*Exercise*. Look through the records below for the line with "orange rectangle: (44, 152)" and the line with "purple triangle: (53, 49)", then return those lines and all lines between, exactly.

Shape state change listings:
-*-

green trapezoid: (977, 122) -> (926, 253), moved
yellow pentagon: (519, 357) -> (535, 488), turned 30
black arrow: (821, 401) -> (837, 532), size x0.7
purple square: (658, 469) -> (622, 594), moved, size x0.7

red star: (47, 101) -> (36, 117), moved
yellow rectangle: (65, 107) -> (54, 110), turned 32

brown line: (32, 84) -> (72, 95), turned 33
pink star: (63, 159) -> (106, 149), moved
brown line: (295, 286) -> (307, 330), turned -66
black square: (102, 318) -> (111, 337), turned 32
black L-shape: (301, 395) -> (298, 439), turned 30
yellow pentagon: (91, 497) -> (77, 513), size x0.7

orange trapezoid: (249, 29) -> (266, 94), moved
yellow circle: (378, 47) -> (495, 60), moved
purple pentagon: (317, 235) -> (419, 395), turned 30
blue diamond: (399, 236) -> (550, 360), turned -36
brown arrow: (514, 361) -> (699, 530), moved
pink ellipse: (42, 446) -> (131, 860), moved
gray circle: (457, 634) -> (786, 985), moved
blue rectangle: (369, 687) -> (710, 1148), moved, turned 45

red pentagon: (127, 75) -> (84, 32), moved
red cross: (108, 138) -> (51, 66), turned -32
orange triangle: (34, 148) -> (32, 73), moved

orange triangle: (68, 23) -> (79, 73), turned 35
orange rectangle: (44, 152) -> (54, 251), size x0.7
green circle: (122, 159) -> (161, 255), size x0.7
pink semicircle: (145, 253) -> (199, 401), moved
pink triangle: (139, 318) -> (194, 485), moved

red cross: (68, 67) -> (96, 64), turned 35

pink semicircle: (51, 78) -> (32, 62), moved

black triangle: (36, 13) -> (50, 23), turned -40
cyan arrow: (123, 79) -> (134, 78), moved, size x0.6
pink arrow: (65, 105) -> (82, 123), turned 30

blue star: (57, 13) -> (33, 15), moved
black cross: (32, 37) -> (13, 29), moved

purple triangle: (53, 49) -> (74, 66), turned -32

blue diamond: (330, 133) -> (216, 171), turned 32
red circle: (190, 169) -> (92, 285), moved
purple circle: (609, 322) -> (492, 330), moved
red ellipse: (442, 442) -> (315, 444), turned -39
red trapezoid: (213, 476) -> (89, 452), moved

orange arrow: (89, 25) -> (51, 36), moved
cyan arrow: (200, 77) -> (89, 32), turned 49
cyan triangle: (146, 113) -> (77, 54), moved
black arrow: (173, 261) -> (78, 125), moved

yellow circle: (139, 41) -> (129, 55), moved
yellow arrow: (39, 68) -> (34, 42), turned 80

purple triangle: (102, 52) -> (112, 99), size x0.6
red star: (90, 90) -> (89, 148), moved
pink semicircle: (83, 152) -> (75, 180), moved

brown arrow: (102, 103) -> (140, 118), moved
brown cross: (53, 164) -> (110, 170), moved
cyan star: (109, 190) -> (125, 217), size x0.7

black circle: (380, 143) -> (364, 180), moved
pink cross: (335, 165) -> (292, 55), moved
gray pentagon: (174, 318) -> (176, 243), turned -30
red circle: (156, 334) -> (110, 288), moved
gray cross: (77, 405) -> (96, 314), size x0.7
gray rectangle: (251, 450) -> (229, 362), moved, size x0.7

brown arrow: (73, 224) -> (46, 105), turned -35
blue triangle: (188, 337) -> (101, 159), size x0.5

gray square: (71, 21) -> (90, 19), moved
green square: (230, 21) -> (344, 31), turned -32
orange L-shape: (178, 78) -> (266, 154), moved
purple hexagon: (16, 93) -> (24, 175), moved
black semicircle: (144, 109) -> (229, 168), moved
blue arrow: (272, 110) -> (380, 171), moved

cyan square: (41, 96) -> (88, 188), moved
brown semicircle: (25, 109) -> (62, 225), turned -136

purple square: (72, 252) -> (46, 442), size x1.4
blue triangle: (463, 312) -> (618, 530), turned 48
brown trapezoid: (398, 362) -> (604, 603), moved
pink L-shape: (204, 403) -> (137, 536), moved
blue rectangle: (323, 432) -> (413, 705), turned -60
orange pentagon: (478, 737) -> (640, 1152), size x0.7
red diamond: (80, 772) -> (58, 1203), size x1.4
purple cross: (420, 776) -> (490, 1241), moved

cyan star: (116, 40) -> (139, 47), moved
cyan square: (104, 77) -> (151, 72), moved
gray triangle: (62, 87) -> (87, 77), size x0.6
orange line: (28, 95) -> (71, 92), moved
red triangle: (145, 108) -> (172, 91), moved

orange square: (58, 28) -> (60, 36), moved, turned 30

-*-

*Answer section*.
orange rectangle: (44, 152) -> (54, 251), size x0.7
green circle: (122, 159) -> (161, 255), size x0.7
pink semicircle: (145, 253) -> (199, 401), moved
pink triangle: (139, 318) -> (194, 485), moved

red cross: (68, 67) -> (96, 64), turned 35

pink semicircle: (51, 78) -> (32, 62), moved

black triangle: (36, 13) -> (50, 23), turned -40
cyan arrow: (123, 79) -> (134, 78), moved, size x0.6
pink arrow: (65, 105) -> (82, 123), turned 30

blue star: (57, 13) -> (33, 15), moved
black cross: (32, 37) -> (13, 29), moved

purple triangle: (53, 49) -> (74, 66), turned -32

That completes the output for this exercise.